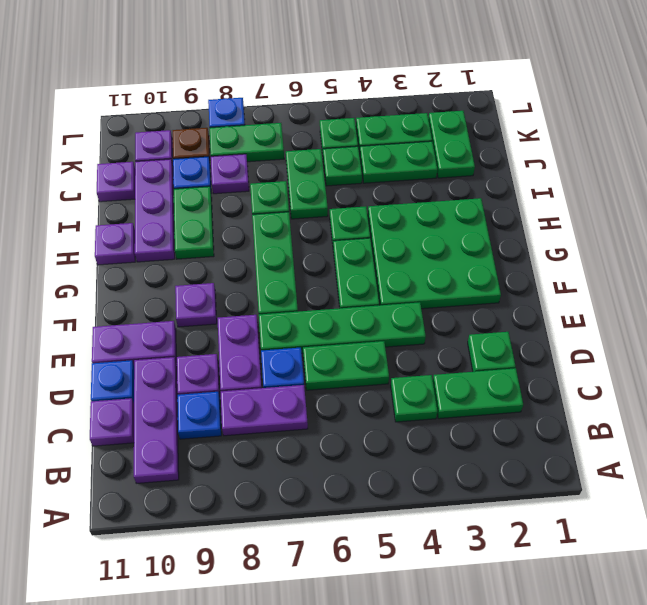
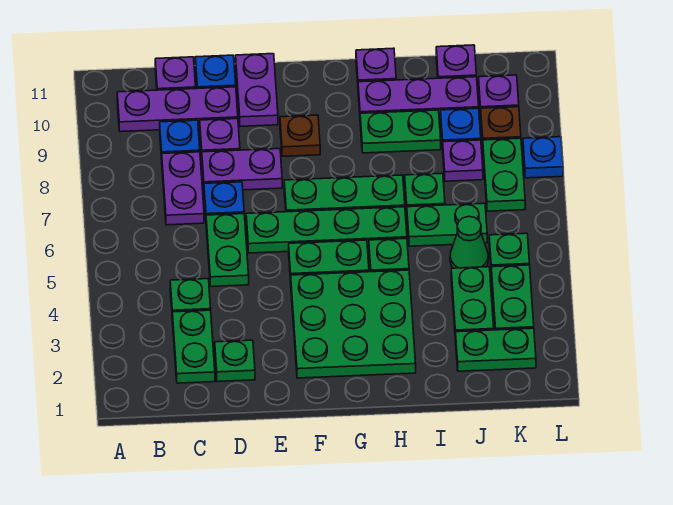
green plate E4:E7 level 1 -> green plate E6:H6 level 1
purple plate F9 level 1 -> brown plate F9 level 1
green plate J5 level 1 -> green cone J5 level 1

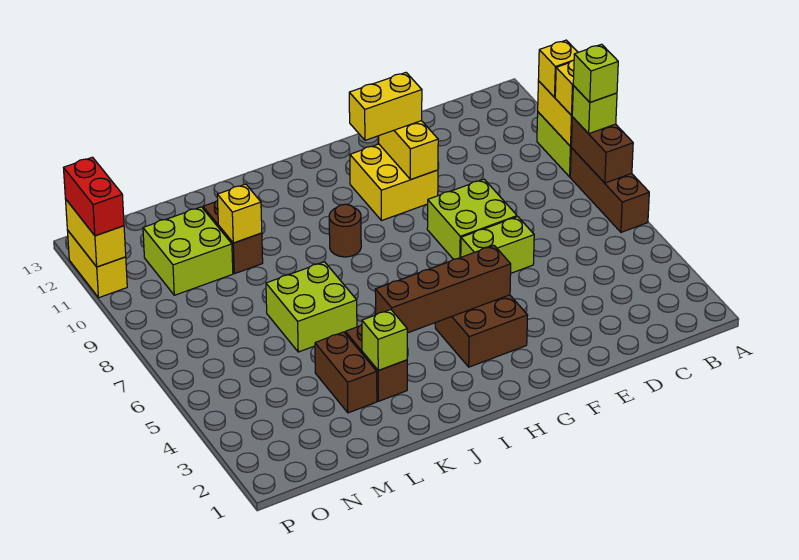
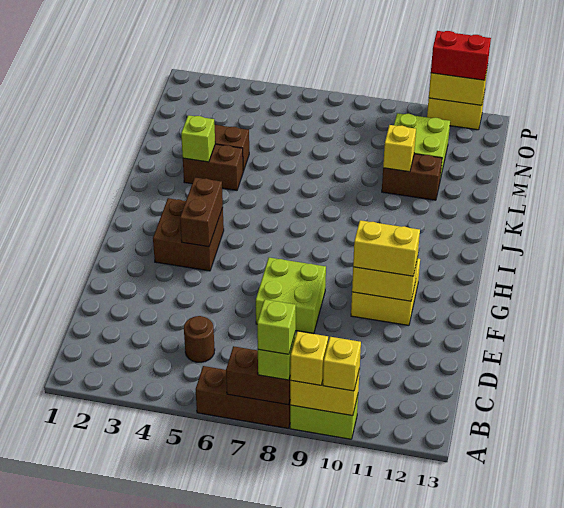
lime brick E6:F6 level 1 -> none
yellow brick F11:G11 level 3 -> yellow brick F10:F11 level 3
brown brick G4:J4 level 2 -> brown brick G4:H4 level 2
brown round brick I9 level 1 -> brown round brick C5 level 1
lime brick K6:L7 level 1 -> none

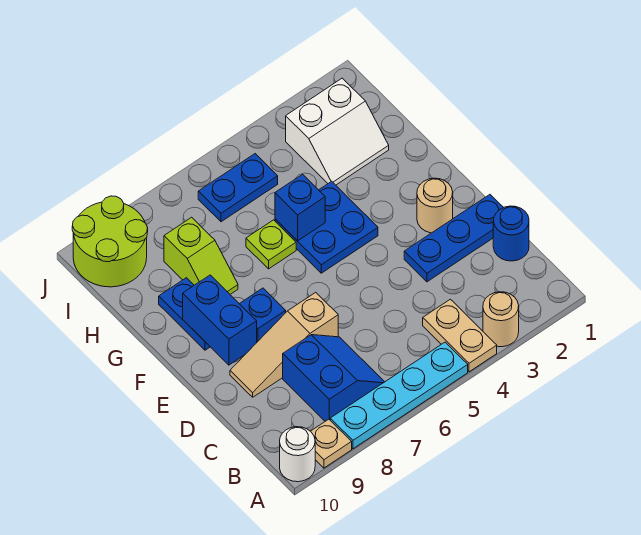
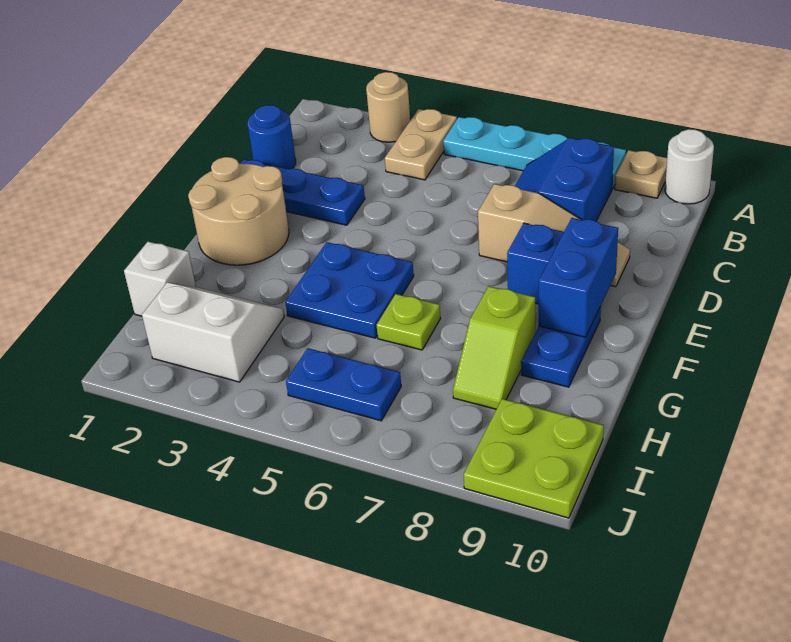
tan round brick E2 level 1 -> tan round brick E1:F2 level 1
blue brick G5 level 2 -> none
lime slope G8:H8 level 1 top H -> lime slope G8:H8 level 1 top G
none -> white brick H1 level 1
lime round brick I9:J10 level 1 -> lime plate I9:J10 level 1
■ ■ ■ ■ ■ ■ ■
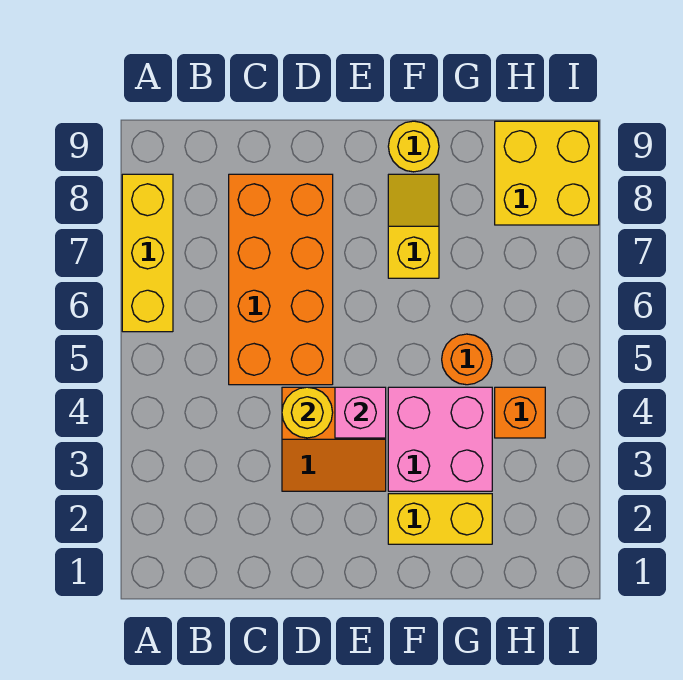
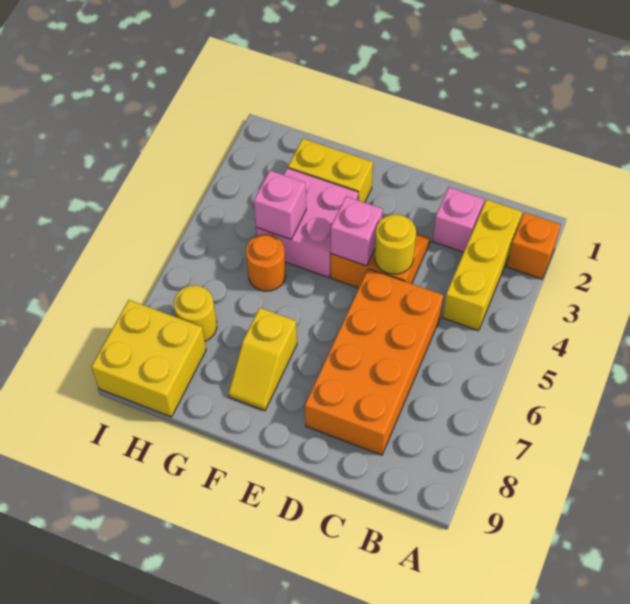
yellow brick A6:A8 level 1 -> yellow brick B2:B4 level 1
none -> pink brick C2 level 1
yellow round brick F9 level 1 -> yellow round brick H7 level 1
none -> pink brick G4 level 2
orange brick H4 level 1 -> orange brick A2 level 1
■ ■ ■ ■ ■ ■ ■
» **What needs to be done**:
In the listing above, find the line with "lime brick E6:F6 level 1 -> none" and the line with "lime round brick". Copy both of them and every line between, exactly, but not the pictures.

» **Answer to this exercise**:
lime brick E6:F6 level 1 -> none
yellow brick F11:G11 level 3 -> yellow brick F10:F11 level 3
brown brick G4:J4 level 2 -> brown brick G4:H4 level 2
brown round brick I9 level 1 -> brown round brick C5 level 1
lime brick K6:L7 level 1 -> none

tan round brick E2 level 1 -> tan round brick E1:F2 level 1
blue brick G5 level 2 -> none
lime slope G8:H8 level 1 top H -> lime slope G8:H8 level 1 top G
none -> white brick H1 level 1
lime round brick I9:J10 level 1 -> lime plate I9:J10 level 1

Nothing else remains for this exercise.